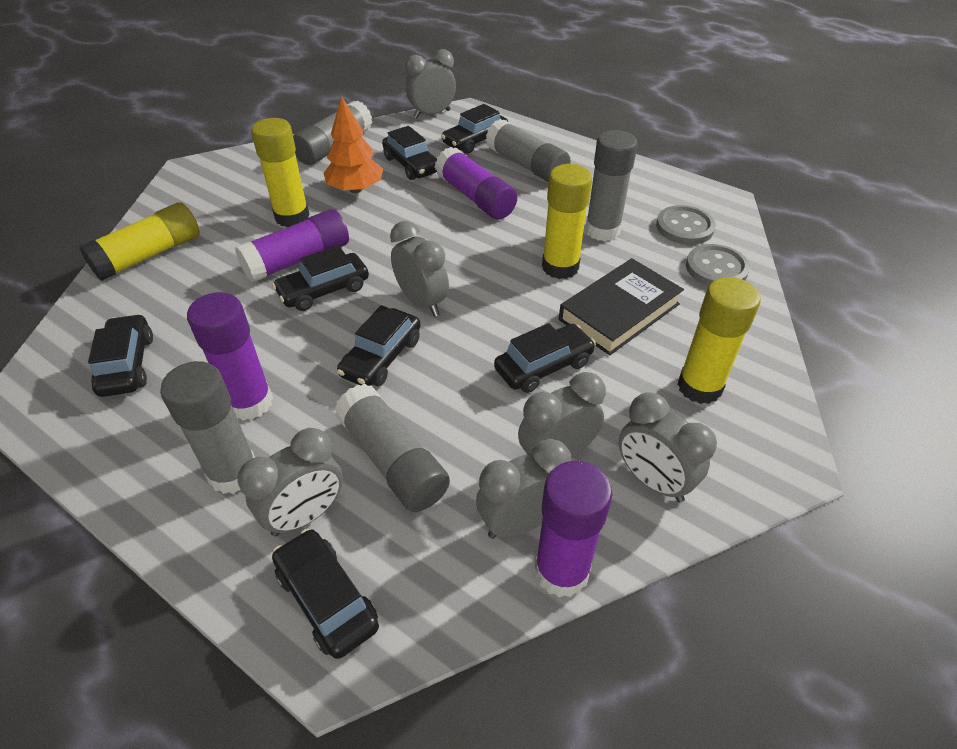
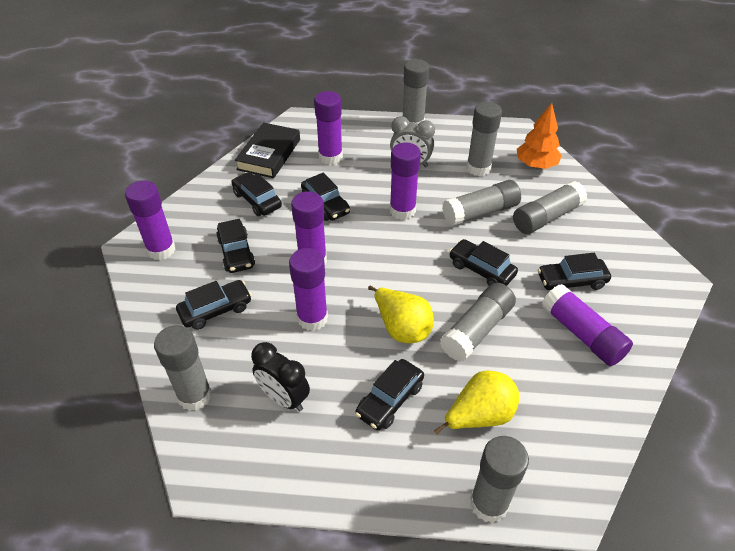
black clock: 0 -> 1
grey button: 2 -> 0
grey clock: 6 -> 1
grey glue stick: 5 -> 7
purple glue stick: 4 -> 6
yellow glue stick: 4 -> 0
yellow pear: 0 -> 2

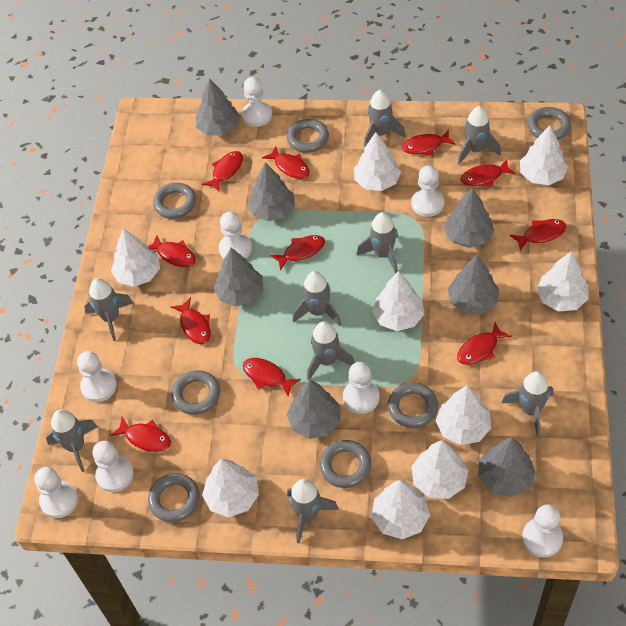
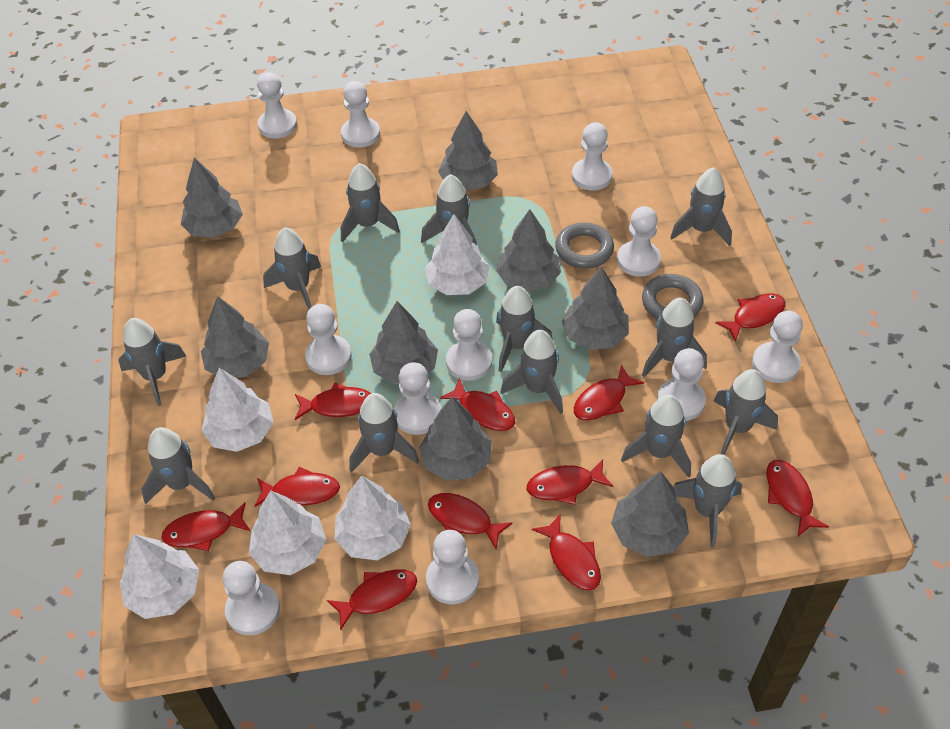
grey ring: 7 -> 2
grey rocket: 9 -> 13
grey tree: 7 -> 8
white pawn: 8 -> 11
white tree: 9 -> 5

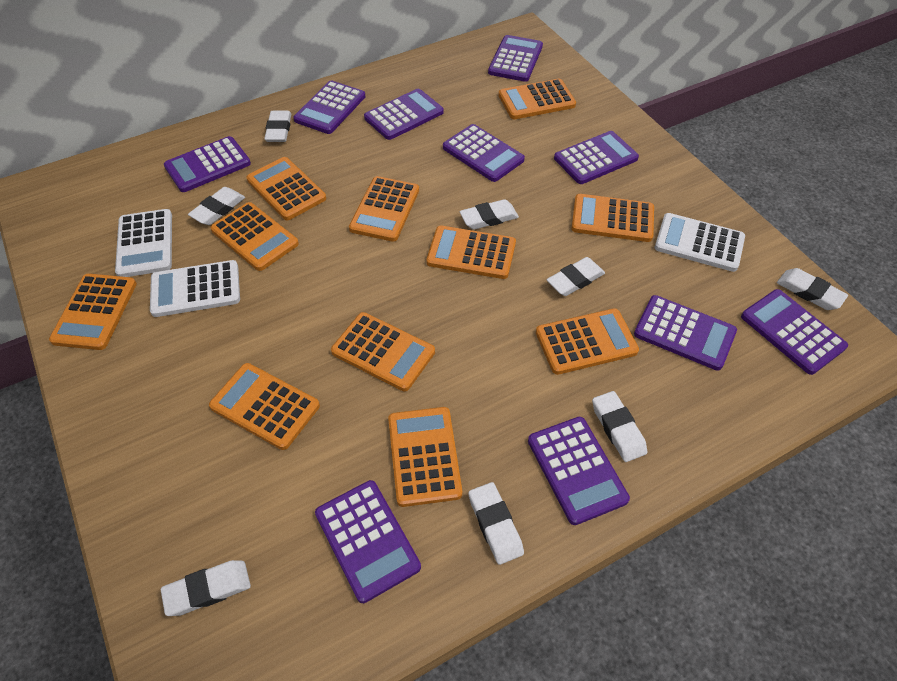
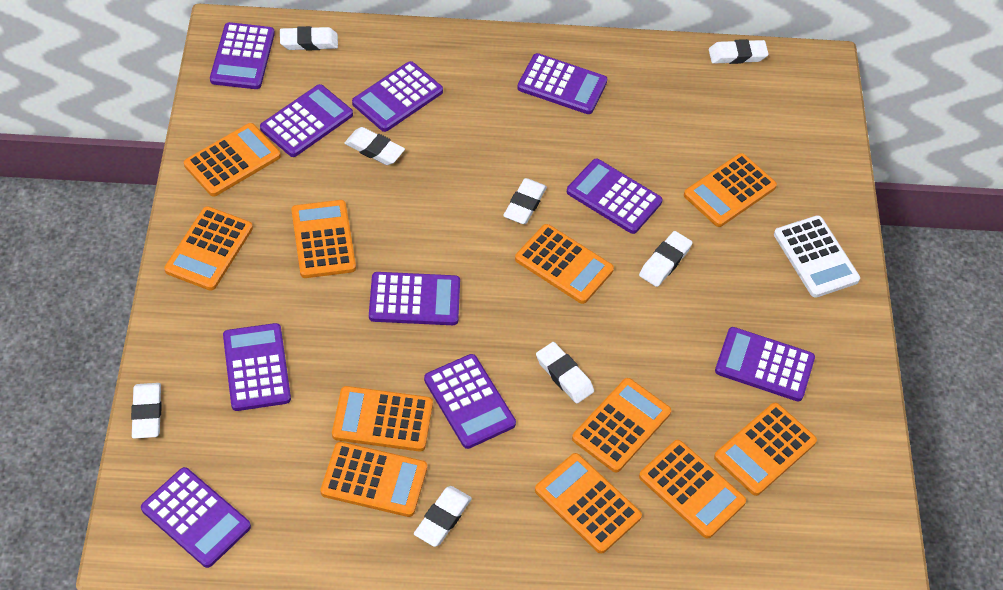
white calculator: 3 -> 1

> **Activity**
Check every line of the records, and copy the ones that hold the word "glue".

> **Written reply**
grey glue stick: 5 -> 7
purple glue stick: 4 -> 6
yellow glue stick: 4 -> 0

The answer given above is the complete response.